**** Listed entries

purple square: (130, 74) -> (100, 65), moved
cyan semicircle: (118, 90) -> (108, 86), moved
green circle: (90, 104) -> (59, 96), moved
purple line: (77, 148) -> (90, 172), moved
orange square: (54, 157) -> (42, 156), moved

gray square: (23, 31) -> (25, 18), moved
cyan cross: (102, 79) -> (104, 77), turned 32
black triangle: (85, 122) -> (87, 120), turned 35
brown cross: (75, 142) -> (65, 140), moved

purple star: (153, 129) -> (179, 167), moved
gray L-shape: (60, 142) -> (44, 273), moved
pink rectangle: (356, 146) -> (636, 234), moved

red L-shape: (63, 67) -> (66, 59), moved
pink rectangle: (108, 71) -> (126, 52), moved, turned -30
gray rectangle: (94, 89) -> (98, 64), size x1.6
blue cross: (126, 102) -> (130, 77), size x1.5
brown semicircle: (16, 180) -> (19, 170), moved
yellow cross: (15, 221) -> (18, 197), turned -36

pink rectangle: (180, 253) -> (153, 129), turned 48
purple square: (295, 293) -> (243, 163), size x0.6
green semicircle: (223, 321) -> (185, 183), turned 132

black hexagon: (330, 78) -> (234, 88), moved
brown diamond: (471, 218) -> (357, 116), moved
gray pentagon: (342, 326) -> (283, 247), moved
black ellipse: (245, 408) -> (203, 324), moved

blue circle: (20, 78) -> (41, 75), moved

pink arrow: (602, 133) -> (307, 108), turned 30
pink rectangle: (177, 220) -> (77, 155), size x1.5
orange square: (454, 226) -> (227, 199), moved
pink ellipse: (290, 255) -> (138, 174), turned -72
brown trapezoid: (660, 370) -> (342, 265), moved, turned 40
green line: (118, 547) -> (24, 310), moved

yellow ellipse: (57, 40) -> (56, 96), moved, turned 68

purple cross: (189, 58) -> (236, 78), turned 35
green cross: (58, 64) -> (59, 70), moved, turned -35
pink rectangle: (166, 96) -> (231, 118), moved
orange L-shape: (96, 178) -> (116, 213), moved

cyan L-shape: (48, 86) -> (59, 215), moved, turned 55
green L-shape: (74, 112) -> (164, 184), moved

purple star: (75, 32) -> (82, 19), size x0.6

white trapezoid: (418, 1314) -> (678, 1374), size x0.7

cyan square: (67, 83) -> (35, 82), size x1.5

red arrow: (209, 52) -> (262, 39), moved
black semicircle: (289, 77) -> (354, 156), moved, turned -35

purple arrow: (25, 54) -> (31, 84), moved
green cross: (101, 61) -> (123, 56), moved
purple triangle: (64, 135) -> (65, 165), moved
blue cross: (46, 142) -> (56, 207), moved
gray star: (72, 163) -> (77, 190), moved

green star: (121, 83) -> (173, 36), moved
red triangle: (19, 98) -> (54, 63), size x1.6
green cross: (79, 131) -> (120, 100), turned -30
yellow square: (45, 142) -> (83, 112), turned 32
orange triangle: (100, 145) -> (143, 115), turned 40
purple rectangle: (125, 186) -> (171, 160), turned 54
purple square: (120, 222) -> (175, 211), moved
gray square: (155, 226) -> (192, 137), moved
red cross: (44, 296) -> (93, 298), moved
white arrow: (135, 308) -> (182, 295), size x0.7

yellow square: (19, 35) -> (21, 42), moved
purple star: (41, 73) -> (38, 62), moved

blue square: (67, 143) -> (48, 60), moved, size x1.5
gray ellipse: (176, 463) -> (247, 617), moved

********

Return each line of the data that contains the string "triangle".

black triangle: (85, 122) -> (87, 120), turned 35
purple triangle: (64, 135) -> (65, 165), moved
red triangle: (19, 98) -> (54, 63), size x1.6
orange triangle: (100, 145) -> (143, 115), turned 40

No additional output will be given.